=== WHAT THE TASK ASKS ===
The listing should be printed again without a single change.

=== ENTRIES PROVIDED ===

■ ■ ■ ■ ■

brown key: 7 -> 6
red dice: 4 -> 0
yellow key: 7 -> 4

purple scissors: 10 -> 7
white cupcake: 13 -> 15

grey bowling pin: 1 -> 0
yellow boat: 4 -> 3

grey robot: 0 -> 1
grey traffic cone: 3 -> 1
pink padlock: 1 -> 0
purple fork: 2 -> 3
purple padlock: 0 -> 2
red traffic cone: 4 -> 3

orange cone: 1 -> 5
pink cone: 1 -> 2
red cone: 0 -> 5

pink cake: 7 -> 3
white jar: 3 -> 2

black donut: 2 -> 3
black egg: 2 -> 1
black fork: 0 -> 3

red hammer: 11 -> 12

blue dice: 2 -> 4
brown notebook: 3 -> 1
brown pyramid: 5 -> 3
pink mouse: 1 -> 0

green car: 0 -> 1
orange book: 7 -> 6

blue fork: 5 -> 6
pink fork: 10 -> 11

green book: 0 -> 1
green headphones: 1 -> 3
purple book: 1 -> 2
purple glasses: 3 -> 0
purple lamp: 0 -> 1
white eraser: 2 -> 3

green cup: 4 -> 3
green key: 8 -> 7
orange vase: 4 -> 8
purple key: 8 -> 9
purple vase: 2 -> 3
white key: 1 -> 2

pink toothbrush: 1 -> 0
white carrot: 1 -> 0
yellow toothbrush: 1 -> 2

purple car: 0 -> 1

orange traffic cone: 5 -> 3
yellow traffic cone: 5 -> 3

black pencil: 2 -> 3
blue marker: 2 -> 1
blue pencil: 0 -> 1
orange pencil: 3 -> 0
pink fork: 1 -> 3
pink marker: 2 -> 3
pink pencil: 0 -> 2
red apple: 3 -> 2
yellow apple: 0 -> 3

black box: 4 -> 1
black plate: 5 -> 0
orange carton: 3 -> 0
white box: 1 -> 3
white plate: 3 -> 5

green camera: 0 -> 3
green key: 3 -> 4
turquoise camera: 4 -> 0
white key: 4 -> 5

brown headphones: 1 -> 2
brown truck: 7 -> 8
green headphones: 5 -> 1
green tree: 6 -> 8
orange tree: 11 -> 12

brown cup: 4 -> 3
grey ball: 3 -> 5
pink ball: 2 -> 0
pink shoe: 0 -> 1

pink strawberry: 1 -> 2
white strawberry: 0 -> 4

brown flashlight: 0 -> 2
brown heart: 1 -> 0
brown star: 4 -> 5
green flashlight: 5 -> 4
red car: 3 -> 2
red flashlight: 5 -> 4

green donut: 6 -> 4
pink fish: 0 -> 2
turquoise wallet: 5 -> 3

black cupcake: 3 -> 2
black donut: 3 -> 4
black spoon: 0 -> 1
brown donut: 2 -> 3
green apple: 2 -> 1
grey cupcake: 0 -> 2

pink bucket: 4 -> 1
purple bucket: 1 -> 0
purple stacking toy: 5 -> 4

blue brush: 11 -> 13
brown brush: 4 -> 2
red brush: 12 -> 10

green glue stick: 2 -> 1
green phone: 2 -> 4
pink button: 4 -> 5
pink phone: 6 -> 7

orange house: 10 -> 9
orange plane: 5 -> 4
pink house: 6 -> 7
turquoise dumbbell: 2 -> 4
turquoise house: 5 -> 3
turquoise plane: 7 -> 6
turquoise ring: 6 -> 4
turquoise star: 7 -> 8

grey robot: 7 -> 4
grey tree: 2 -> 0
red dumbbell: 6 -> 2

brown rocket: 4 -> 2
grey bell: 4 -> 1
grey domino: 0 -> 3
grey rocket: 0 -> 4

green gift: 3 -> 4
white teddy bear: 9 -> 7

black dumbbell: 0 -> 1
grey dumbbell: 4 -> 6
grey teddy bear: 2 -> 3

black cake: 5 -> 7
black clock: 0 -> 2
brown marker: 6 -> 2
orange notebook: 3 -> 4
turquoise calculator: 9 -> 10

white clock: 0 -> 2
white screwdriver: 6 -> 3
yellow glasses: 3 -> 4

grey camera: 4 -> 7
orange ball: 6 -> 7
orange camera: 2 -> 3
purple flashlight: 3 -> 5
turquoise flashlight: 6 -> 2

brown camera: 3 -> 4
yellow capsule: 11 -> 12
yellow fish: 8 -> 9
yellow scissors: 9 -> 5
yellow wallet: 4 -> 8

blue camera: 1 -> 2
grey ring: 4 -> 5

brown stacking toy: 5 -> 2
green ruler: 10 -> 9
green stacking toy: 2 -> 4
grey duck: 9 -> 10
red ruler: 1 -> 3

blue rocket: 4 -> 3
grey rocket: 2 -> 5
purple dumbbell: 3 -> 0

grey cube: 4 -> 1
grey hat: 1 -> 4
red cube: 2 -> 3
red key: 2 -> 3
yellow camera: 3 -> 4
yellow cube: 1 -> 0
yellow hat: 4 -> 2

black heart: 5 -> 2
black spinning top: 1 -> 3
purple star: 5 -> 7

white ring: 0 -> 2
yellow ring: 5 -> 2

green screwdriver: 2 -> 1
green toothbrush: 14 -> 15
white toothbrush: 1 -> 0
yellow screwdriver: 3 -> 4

■ ■ ■ ■ ■

=== ANSWER BOX ===
brown key: 7 -> 6
red dice: 4 -> 0
yellow key: 7 -> 4

purple scissors: 10 -> 7
white cupcake: 13 -> 15

grey bowling pin: 1 -> 0
yellow boat: 4 -> 3

grey robot: 0 -> 1
grey traffic cone: 3 -> 1
pink padlock: 1 -> 0
purple fork: 2 -> 3
purple padlock: 0 -> 2
red traffic cone: 4 -> 3

orange cone: 1 -> 5
pink cone: 1 -> 2
red cone: 0 -> 5

pink cake: 7 -> 3
white jar: 3 -> 2

black donut: 2 -> 3
black egg: 2 -> 1
black fork: 0 -> 3

red hammer: 11 -> 12

blue dice: 2 -> 4
brown notebook: 3 -> 1
brown pyramid: 5 -> 3
pink mouse: 1 -> 0

green car: 0 -> 1
orange book: 7 -> 6

blue fork: 5 -> 6
pink fork: 10 -> 11

green book: 0 -> 1
green headphones: 1 -> 3
purple book: 1 -> 2
purple glasses: 3 -> 0
purple lamp: 0 -> 1
white eraser: 2 -> 3

green cup: 4 -> 3
green key: 8 -> 7
orange vase: 4 -> 8
purple key: 8 -> 9
purple vase: 2 -> 3
white key: 1 -> 2

pink toothbrush: 1 -> 0
white carrot: 1 -> 0
yellow toothbrush: 1 -> 2

purple car: 0 -> 1

orange traffic cone: 5 -> 3
yellow traffic cone: 5 -> 3

black pencil: 2 -> 3
blue marker: 2 -> 1
blue pencil: 0 -> 1
orange pencil: 3 -> 0
pink fork: 1 -> 3
pink marker: 2 -> 3
pink pencil: 0 -> 2
red apple: 3 -> 2
yellow apple: 0 -> 3

black box: 4 -> 1
black plate: 5 -> 0
orange carton: 3 -> 0
white box: 1 -> 3
white plate: 3 -> 5

green camera: 0 -> 3
green key: 3 -> 4
turquoise camera: 4 -> 0
white key: 4 -> 5

brown headphones: 1 -> 2
brown truck: 7 -> 8
green headphones: 5 -> 1
green tree: 6 -> 8
orange tree: 11 -> 12

brown cup: 4 -> 3
grey ball: 3 -> 5
pink ball: 2 -> 0
pink shoe: 0 -> 1

pink strawberry: 1 -> 2
white strawberry: 0 -> 4

brown flashlight: 0 -> 2
brown heart: 1 -> 0
brown star: 4 -> 5
green flashlight: 5 -> 4
red car: 3 -> 2
red flashlight: 5 -> 4

green donut: 6 -> 4
pink fish: 0 -> 2
turquoise wallet: 5 -> 3

black cupcake: 3 -> 2
black donut: 3 -> 4
black spoon: 0 -> 1
brown donut: 2 -> 3
green apple: 2 -> 1
grey cupcake: 0 -> 2

pink bucket: 4 -> 1
purple bucket: 1 -> 0
purple stacking toy: 5 -> 4

blue brush: 11 -> 13
brown brush: 4 -> 2
red brush: 12 -> 10

green glue stick: 2 -> 1
green phone: 2 -> 4
pink button: 4 -> 5
pink phone: 6 -> 7

orange house: 10 -> 9
orange plane: 5 -> 4
pink house: 6 -> 7
turquoise dumbbell: 2 -> 4
turquoise house: 5 -> 3
turquoise plane: 7 -> 6
turquoise ring: 6 -> 4
turquoise star: 7 -> 8

grey robot: 7 -> 4
grey tree: 2 -> 0
red dumbbell: 6 -> 2

brown rocket: 4 -> 2
grey bell: 4 -> 1
grey domino: 0 -> 3
grey rocket: 0 -> 4

green gift: 3 -> 4
white teddy bear: 9 -> 7

black dumbbell: 0 -> 1
grey dumbbell: 4 -> 6
grey teddy bear: 2 -> 3

black cake: 5 -> 7
black clock: 0 -> 2
brown marker: 6 -> 2
orange notebook: 3 -> 4
turquoise calculator: 9 -> 10

white clock: 0 -> 2
white screwdriver: 6 -> 3
yellow glasses: 3 -> 4

grey camera: 4 -> 7
orange ball: 6 -> 7
orange camera: 2 -> 3
purple flashlight: 3 -> 5
turquoise flashlight: 6 -> 2

brown camera: 3 -> 4
yellow capsule: 11 -> 12
yellow fish: 8 -> 9
yellow scissors: 9 -> 5
yellow wallet: 4 -> 8

blue camera: 1 -> 2
grey ring: 4 -> 5

brown stacking toy: 5 -> 2
green ruler: 10 -> 9
green stacking toy: 2 -> 4
grey duck: 9 -> 10
red ruler: 1 -> 3

blue rocket: 4 -> 3
grey rocket: 2 -> 5
purple dumbbell: 3 -> 0

grey cube: 4 -> 1
grey hat: 1 -> 4
red cube: 2 -> 3
red key: 2 -> 3
yellow camera: 3 -> 4
yellow cube: 1 -> 0
yellow hat: 4 -> 2

black heart: 5 -> 2
black spinning top: 1 -> 3
purple star: 5 -> 7

white ring: 0 -> 2
yellow ring: 5 -> 2

green screwdriver: 2 -> 1
green toothbrush: 14 -> 15
white toothbrush: 1 -> 0
yellow screwdriver: 3 -> 4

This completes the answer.